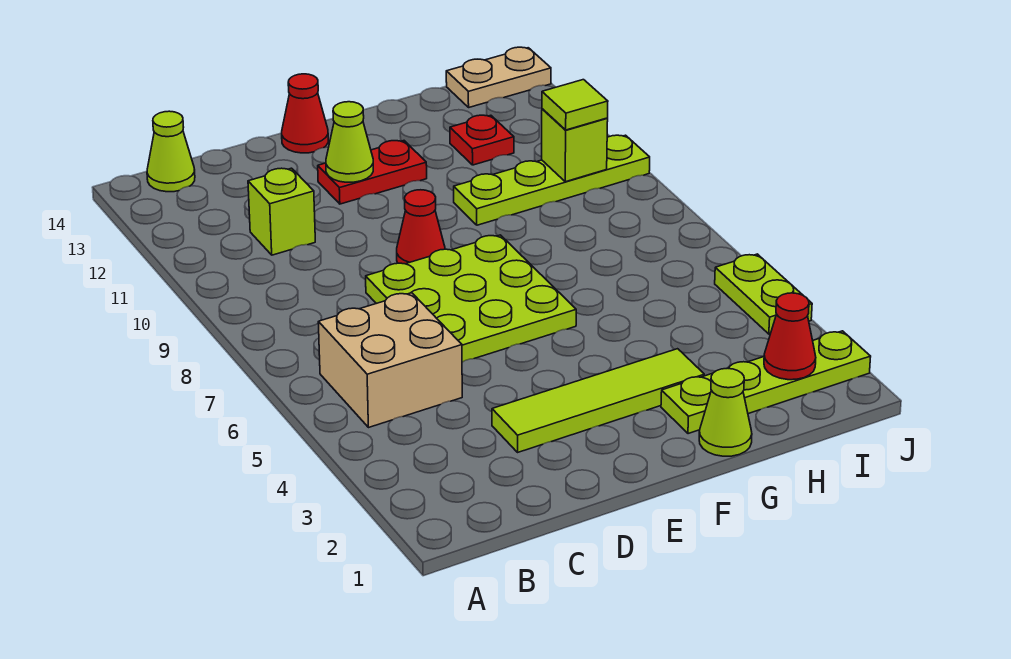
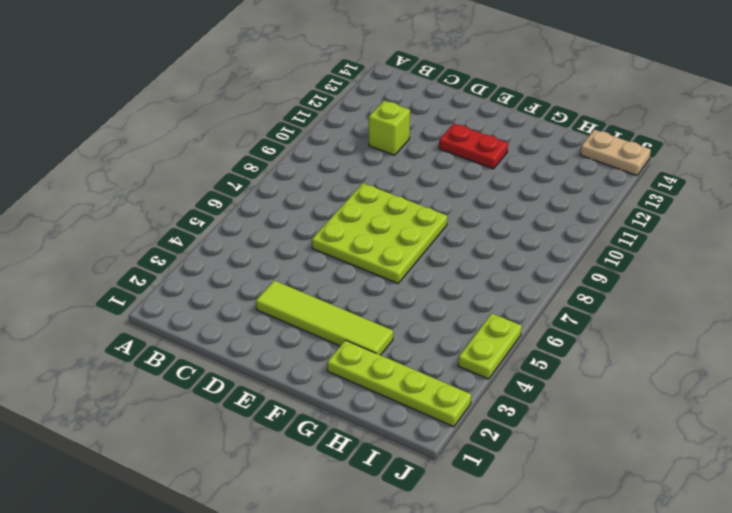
none -> tan brick B5:C6 level 1
none -> lime cone B14 level 1
none -> red cone E9 level 1

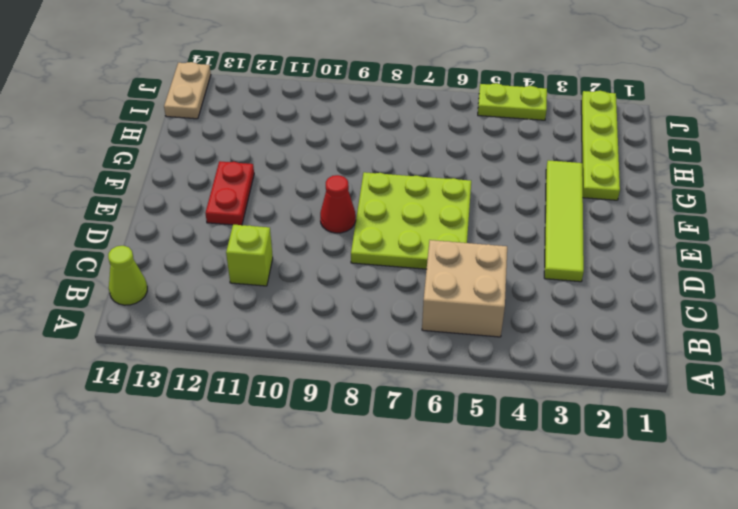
none -> red cone E14 level 1
none -> lime cone G1 level 1
none -> lime plate G10:J10 level 1

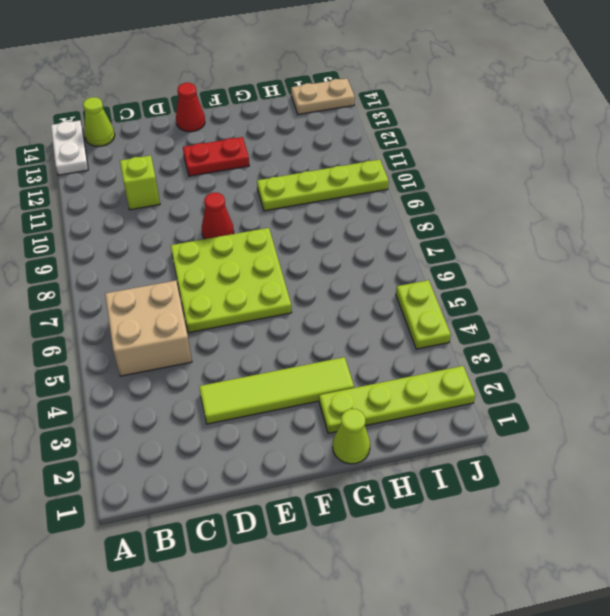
white plate A13:A14 level 1 -> none
none -> red plate H12 level 1
none -> lime cone E12 level 2
none -> red cone I2 level 2

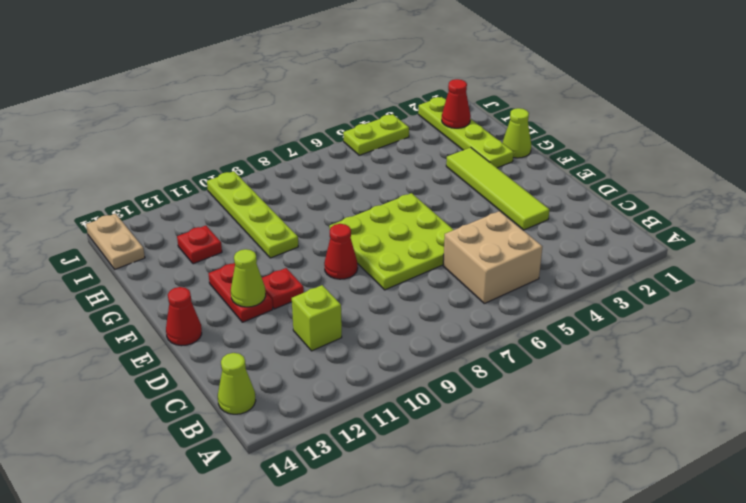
red plate E11 level 1 -> none
none -> lime brick I10 level 2
none -> lime tile I10 level 3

TASK OBJECTIVE » Take the lines from the one that contains "none -> lime cone B14 level 1" through the last line of the material above and reproduce them exactly, leaving out any pictures.

ANSWER SPACE »
none -> lime cone B14 level 1
none -> red cone E9 level 1

none -> red cone E14 level 1
none -> lime cone G1 level 1
none -> lime plate G10:J10 level 1

white plate A13:A14 level 1 -> none
none -> red plate H12 level 1
none -> lime cone E12 level 2
none -> red cone I2 level 2

red plate E11 level 1 -> none
none -> lime brick I10 level 2
none -> lime tile I10 level 3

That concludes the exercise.